• [What to work on] Copy every entry below exactly, and keep out the pictures.

***

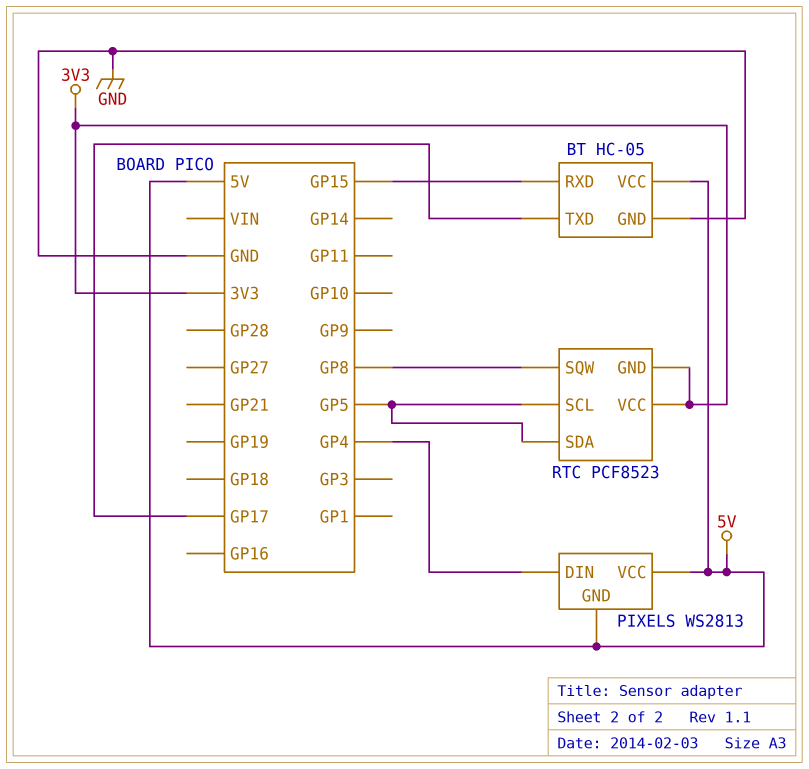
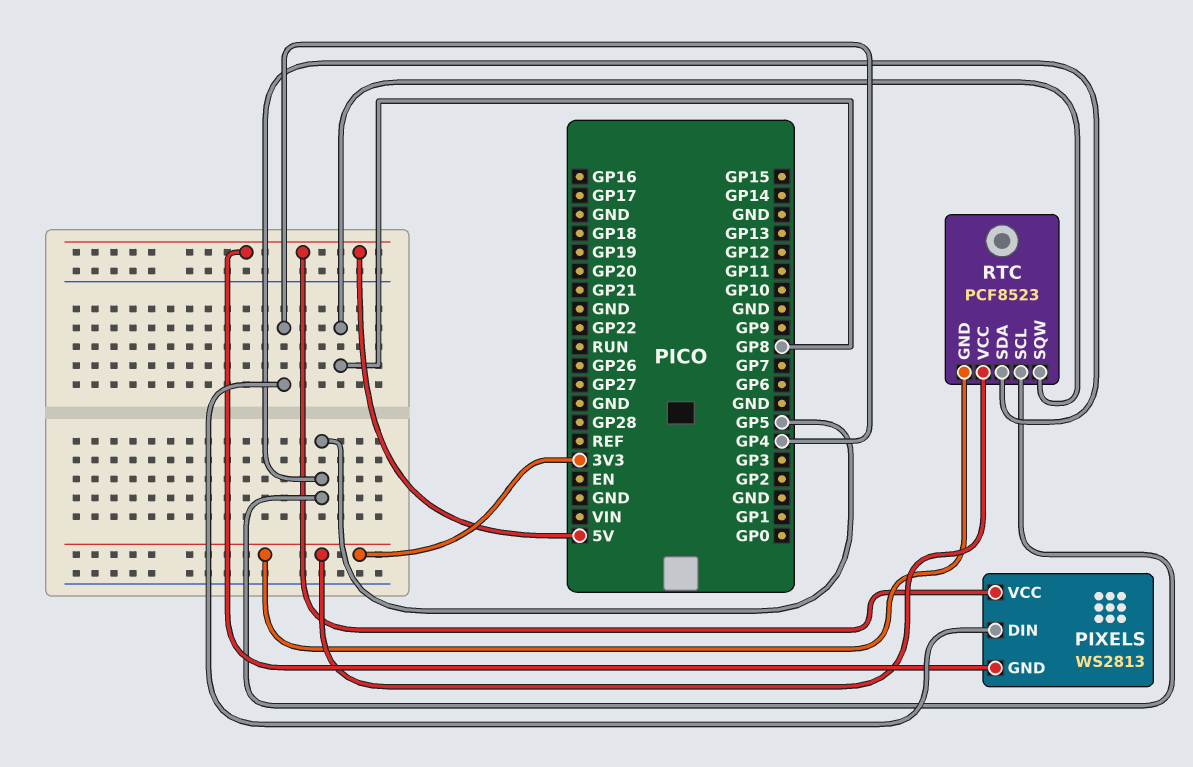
BT: HC-05 -> none
BT pin GND: GND -> none
BT pin RXD: GP15 -> none
BT pin TXD: GP17 -> none
BT pin VCC: 5V -> none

***

• [Solution for this task]
BT: HC-05 -> none
BT pin GND: GND -> none
BT pin RXD: GP15 -> none
BT pin TXD: GP17 -> none
BT pin VCC: 5V -> none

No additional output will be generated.